§ WHAT YOU WILL DO
Would you print the lines below exactly, beginning at the line that has "memo3.odt: [162,408,201,458] ->" and stopping after the line that has "For Mattias: [842,402,1068,579]"? Only those lines, and no pictures.

---- RECORDS TO PROCESS

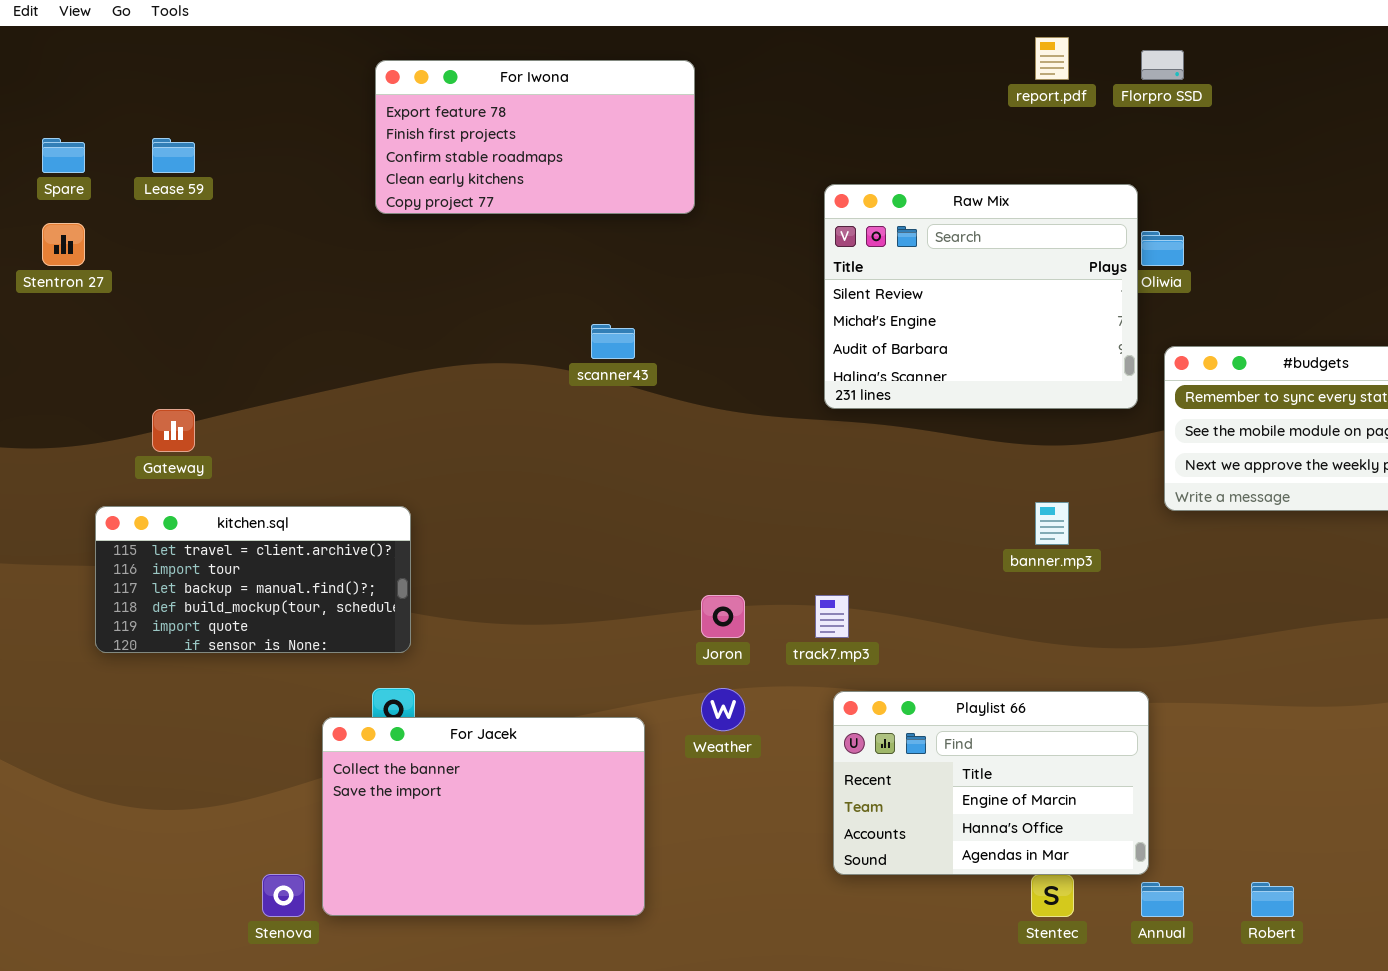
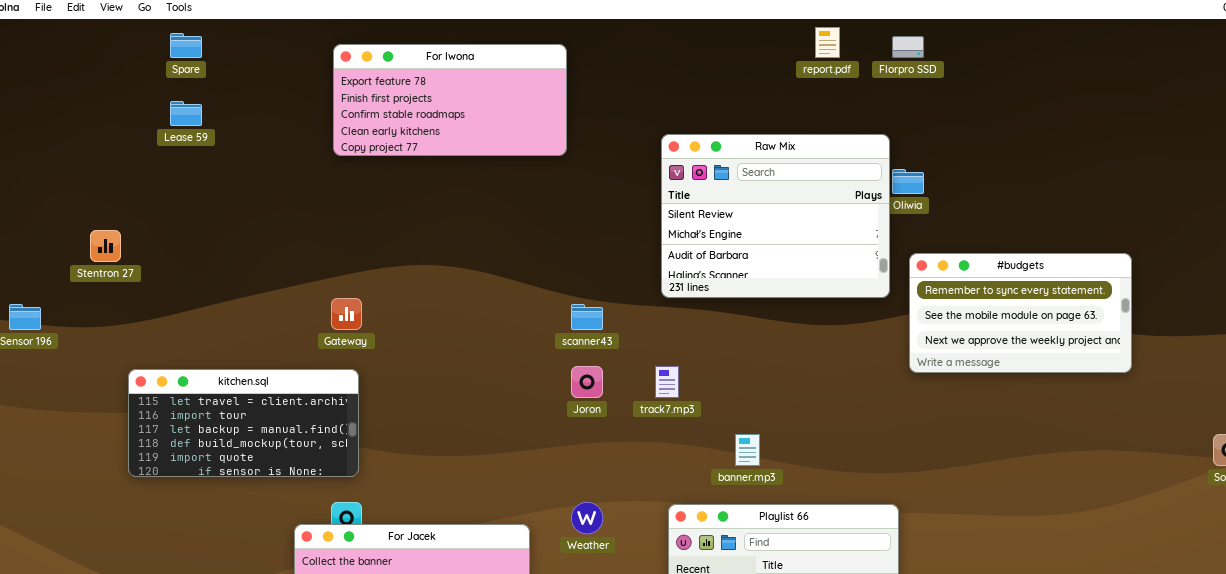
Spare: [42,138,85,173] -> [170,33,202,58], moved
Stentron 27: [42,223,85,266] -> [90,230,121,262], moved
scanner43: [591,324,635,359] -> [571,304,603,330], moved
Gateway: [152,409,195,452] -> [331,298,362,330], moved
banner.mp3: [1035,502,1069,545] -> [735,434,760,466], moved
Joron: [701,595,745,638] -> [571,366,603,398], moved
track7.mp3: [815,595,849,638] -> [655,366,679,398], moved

--------
---- RECORDS TO PROCESS

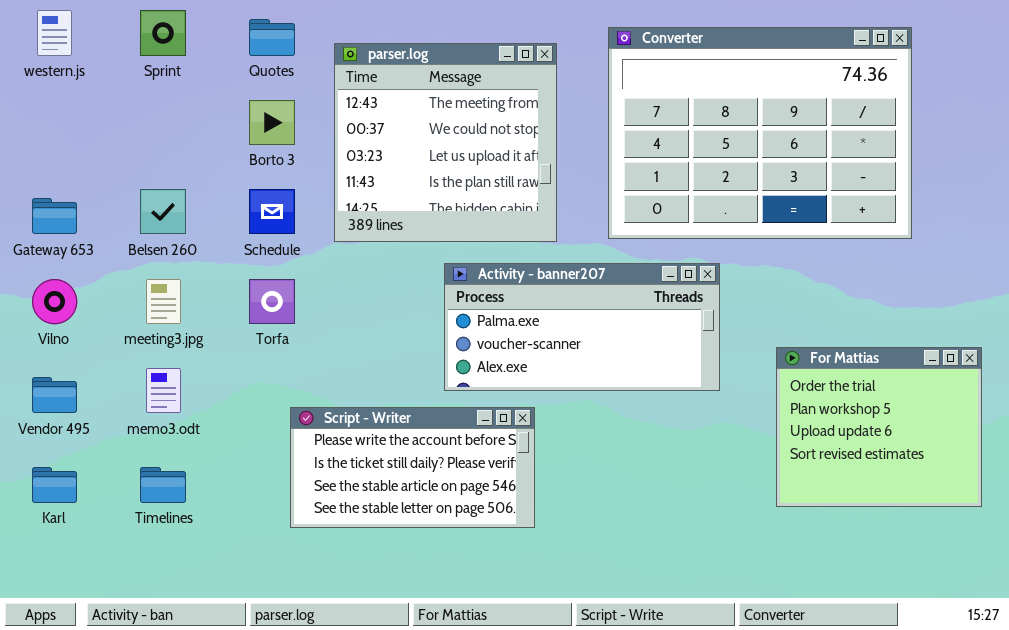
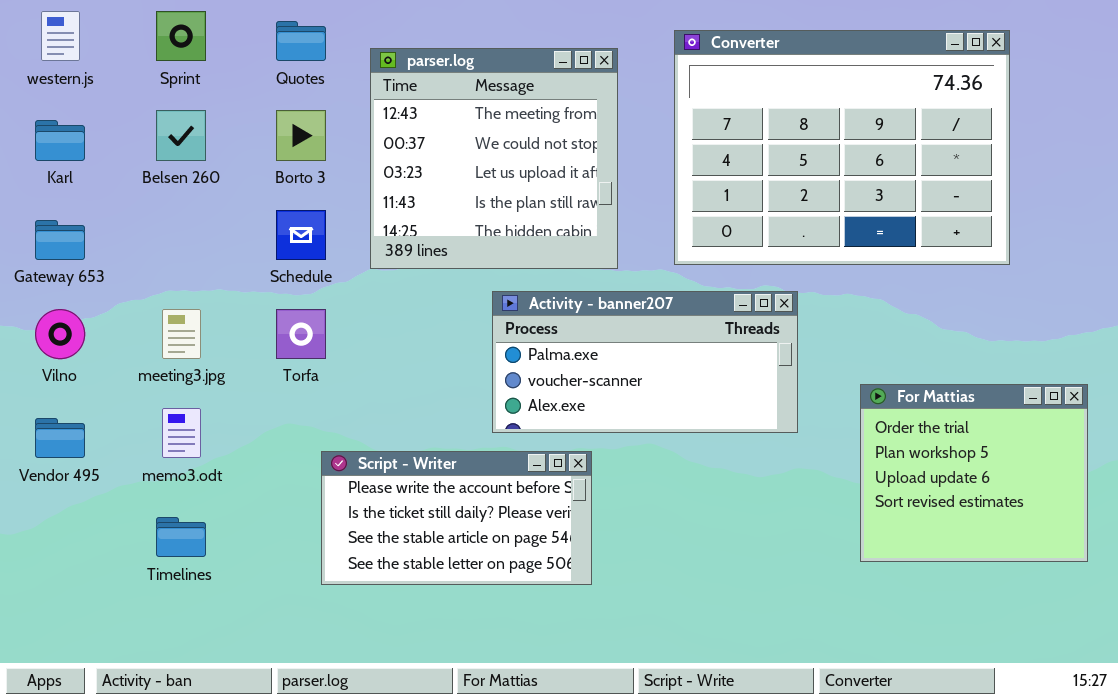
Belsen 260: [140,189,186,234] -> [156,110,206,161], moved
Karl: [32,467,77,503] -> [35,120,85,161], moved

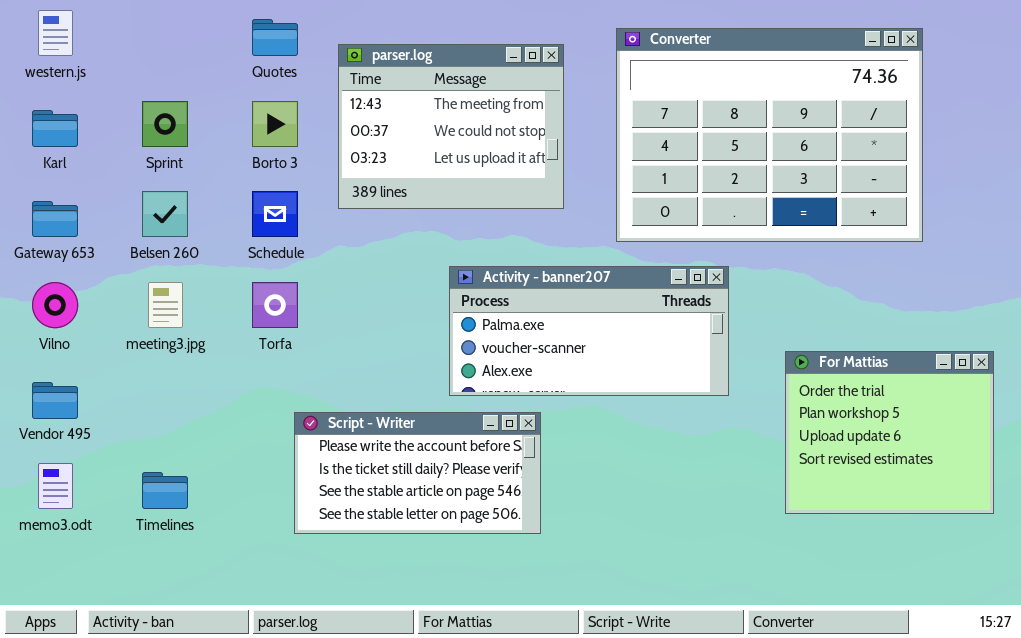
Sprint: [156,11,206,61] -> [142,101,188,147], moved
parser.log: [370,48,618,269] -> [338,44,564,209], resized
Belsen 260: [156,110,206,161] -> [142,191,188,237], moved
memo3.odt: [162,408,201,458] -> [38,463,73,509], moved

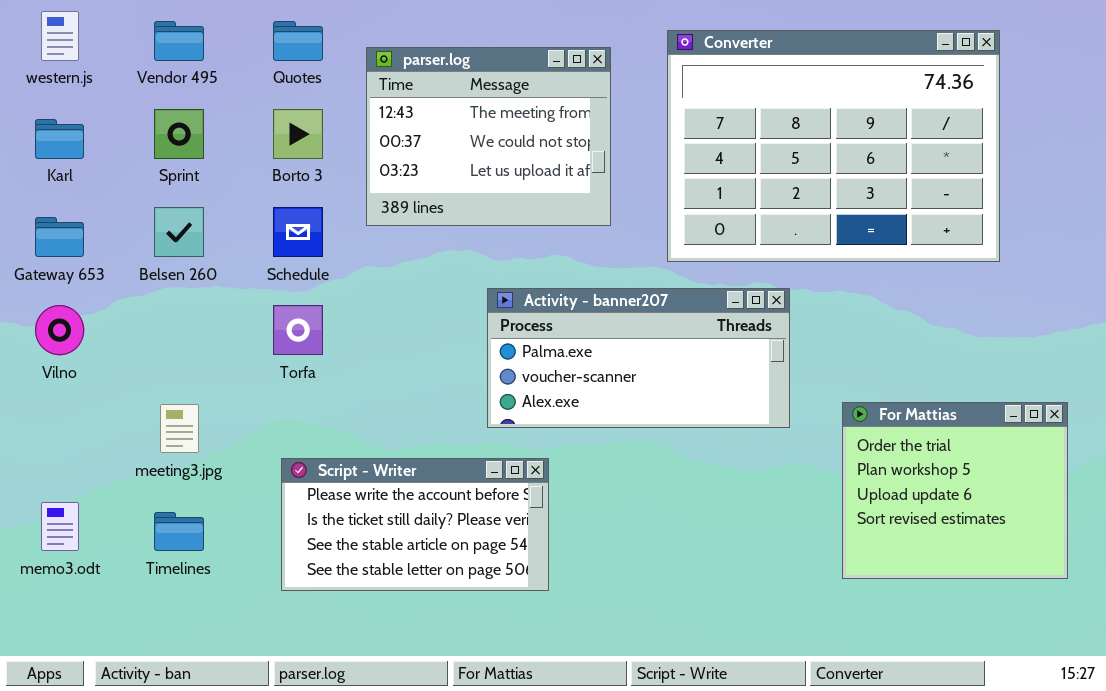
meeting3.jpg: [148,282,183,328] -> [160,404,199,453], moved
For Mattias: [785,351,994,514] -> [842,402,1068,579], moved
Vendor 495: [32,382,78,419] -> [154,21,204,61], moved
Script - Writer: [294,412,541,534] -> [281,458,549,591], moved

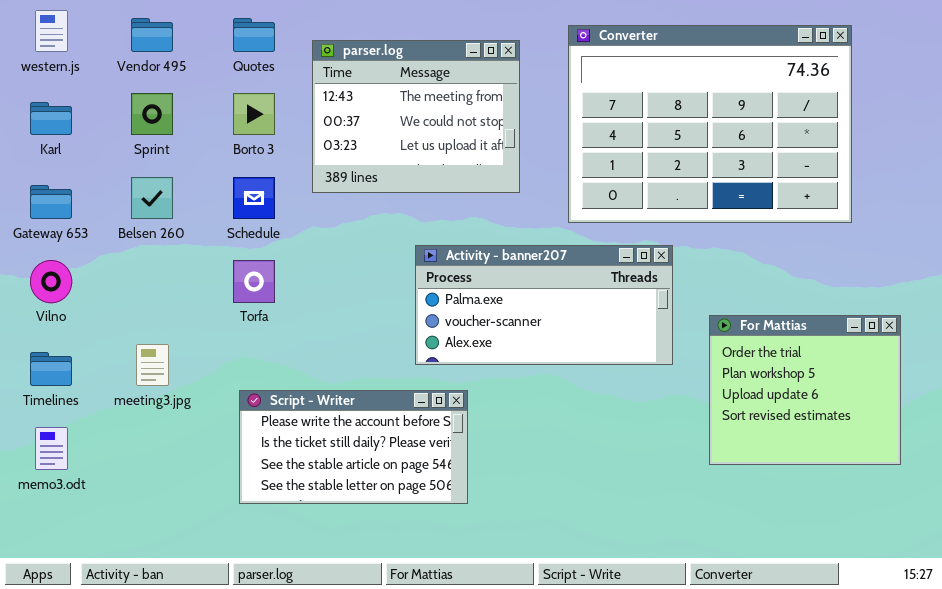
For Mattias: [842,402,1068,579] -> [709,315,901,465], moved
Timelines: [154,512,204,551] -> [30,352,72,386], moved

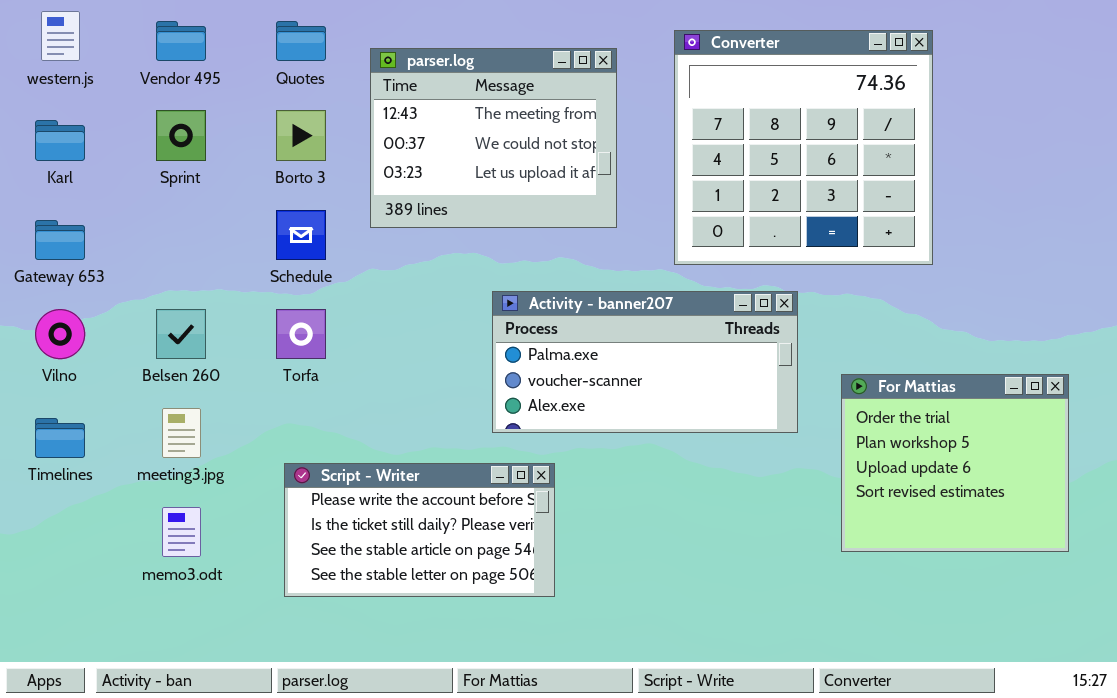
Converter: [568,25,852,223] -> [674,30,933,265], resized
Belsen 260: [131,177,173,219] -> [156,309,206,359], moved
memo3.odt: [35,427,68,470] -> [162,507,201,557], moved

--------

§ TASK SOLUTION
memo3.odt: [162,408,201,458] -> [38,463,73,509], moved

meeting3.jpg: [148,282,183,328] -> [160,404,199,453], moved
For Mattias: [785,351,994,514] -> [842,402,1068,579], moved
Vendor 495: [32,382,78,419] -> [154,21,204,61], moved
Script - Writer: [294,412,541,534] -> [281,458,549,591], moved

For Mattias: [842,402,1068,579] -> [709,315,901,465], moved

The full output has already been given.